Exercise prompt:
Line by line, repeat the material below exactly and skip the images.

Input data:
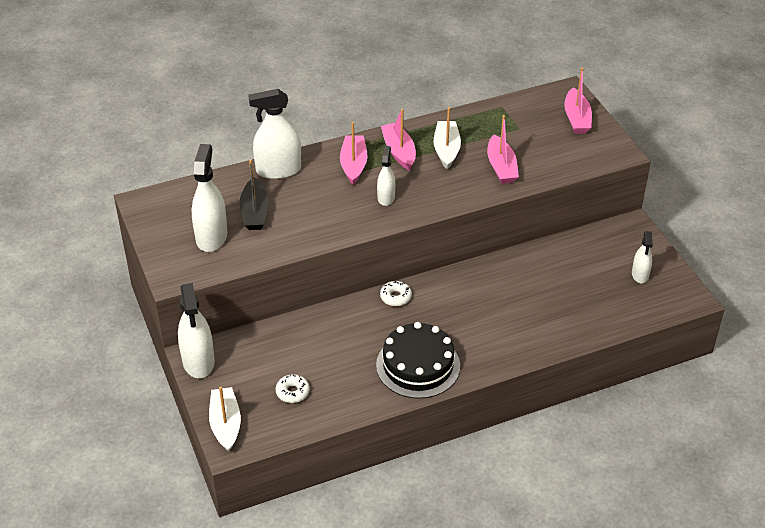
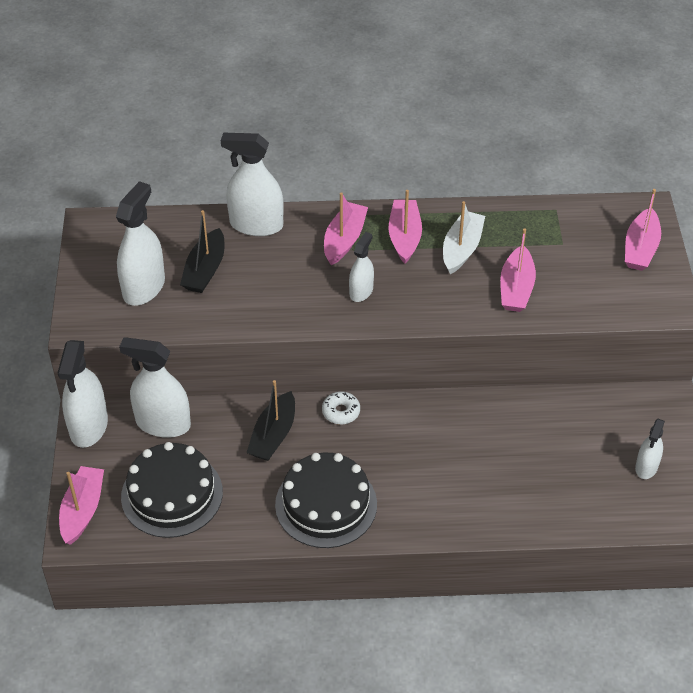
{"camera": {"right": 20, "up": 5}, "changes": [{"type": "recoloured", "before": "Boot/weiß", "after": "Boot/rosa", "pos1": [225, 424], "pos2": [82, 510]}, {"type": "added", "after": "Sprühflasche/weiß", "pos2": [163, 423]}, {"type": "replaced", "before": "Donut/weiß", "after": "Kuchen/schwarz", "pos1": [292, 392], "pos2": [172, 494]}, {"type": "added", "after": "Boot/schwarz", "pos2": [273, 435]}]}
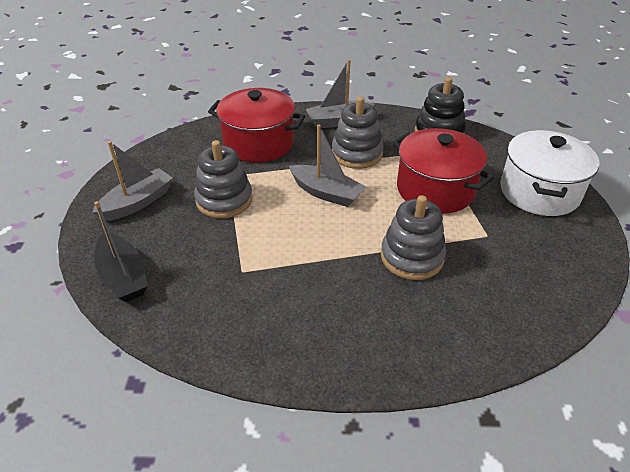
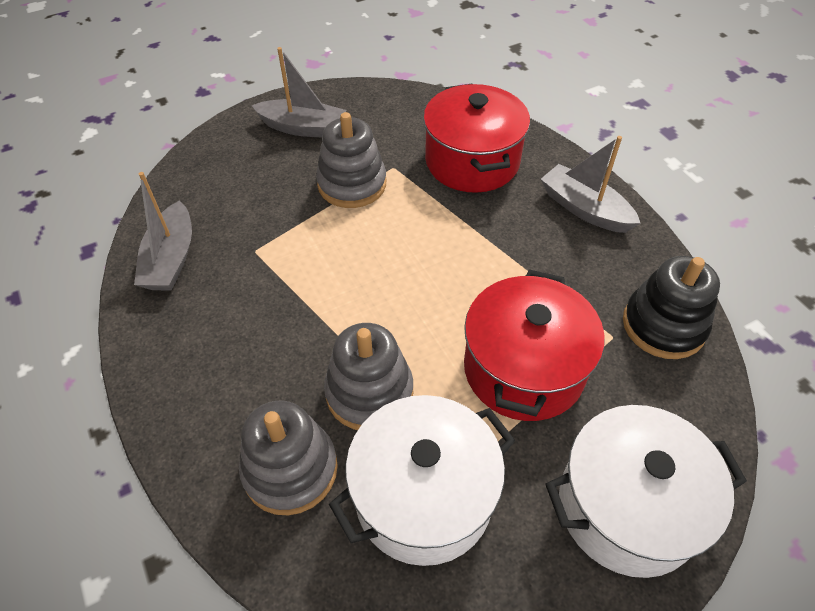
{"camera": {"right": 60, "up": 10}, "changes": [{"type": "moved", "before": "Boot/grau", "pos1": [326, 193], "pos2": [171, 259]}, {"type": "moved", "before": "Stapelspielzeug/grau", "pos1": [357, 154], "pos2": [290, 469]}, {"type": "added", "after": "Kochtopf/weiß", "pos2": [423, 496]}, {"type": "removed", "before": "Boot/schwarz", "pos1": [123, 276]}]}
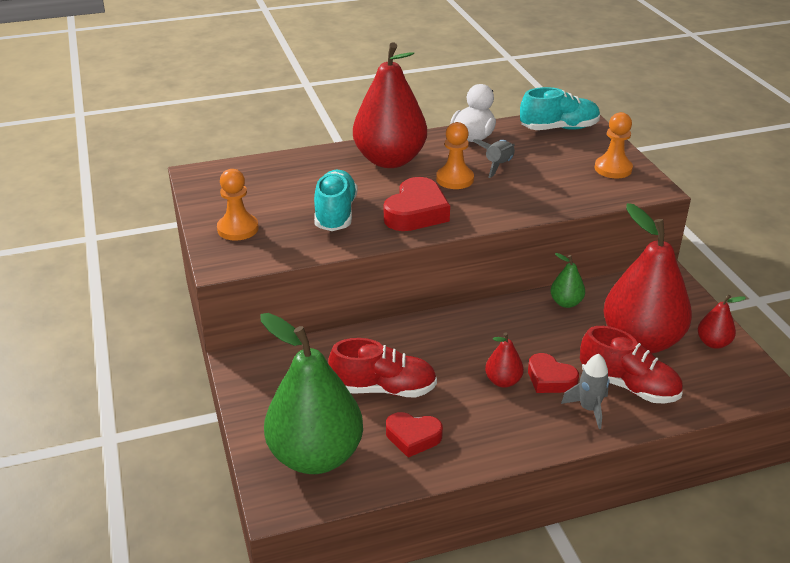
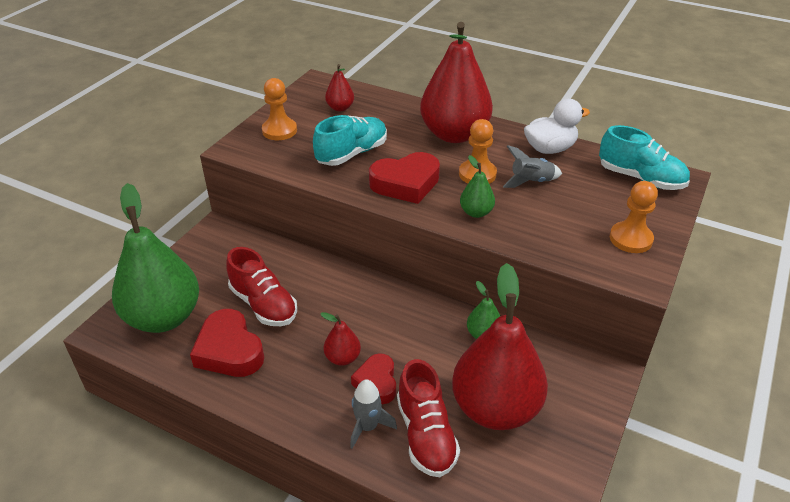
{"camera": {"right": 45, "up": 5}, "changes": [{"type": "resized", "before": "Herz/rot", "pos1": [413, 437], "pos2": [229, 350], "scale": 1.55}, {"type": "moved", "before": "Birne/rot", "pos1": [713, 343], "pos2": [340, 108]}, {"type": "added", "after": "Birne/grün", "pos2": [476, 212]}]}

Task solution:
{"camera": {"right": 20, "up": 5}, "changes": [{"type": "recoloured", "before": "Boot/weiß", "after": "Boot/rosa", "pos1": [225, 424], "pos2": [82, 510]}, {"type": "added", "after": "Sprühflasche/weiß", "pos2": [163, 423]}, {"type": "replaced", "before": "Donut/weiß", "after": "Kuchen/schwarz", "pos1": [292, 392], "pos2": [172, 494]}, {"type": "added", "after": "Boot/schwarz", "pos2": [273, 435]}]}
{"camera": {"right": 60, "up": 10}, "changes": [{"type": "moved", "before": "Boot/grau", "pos1": [326, 193], "pos2": [171, 259]}, {"type": "moved", "before": "Stapelspielzeug/grau", "pos1": [357, 154], "pos2": [290, 469]}, {"type": "added", "after": "Kochtopf/weiß", "pos2": [423, 496]}, {"type": "removed", "before": "Boot/schwarz", "pos1": [123, 276]}]}
{"camera": {"right": 45, "up": 5}, "changes": [{"type": "resized", "before": "Herz/rot", "pos1": [413, 437], "pos2": [229, 350], "scale": 1.55}, {"type": "moved", "before": "Birne/rot", "pos1": [713, 343], "pos2": [340, 108]}, {"type": "added", "after": "Birne/grün", "pos2": [476, 212]}]}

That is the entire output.